:: Information shown ::

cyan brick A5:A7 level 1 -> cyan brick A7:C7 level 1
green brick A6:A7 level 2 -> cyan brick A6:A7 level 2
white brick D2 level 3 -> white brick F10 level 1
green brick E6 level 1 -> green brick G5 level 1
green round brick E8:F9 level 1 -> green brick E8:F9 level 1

:::
:: Information shown ::

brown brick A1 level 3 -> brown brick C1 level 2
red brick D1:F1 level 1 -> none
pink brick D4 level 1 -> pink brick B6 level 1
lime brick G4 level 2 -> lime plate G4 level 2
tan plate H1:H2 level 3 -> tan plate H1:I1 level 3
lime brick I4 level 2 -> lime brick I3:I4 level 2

:::
:: Information shown ::

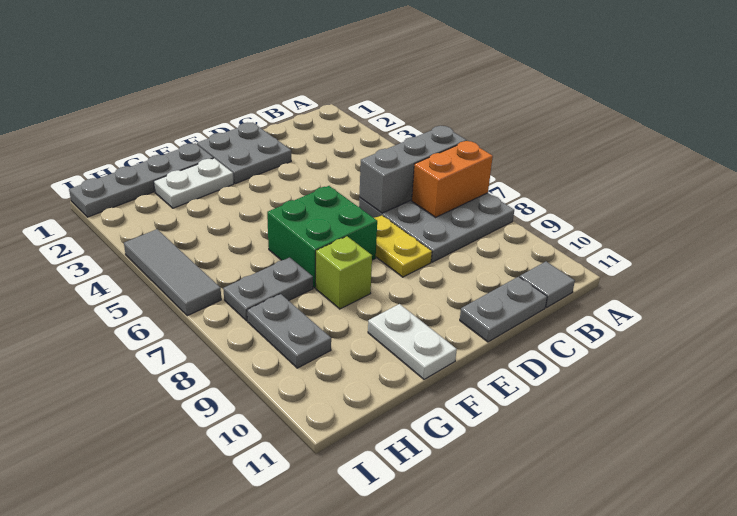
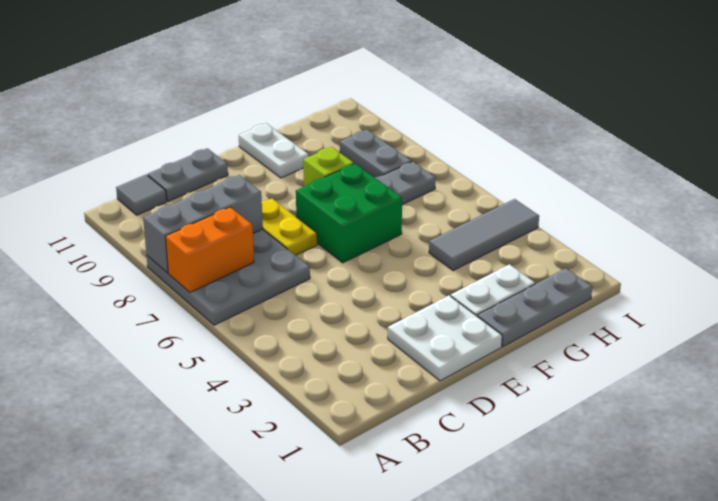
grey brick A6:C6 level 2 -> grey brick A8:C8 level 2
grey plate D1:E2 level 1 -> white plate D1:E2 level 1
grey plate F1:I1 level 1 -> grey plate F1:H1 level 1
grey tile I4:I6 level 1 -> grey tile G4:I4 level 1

:::

Find the lines above that contain the word "plate" and collect them.

Solution below ▸
lime brick G4 level 2 -> lime plate G4 level 2
tan plate H1:H2 level 3 -> tan plate H1:I1 level 3
grey plate D1:E2 level 1 -> white plate D1:E2 level 1
grey plate F1:I1 level 1 -> grey plate F1:H1 level 1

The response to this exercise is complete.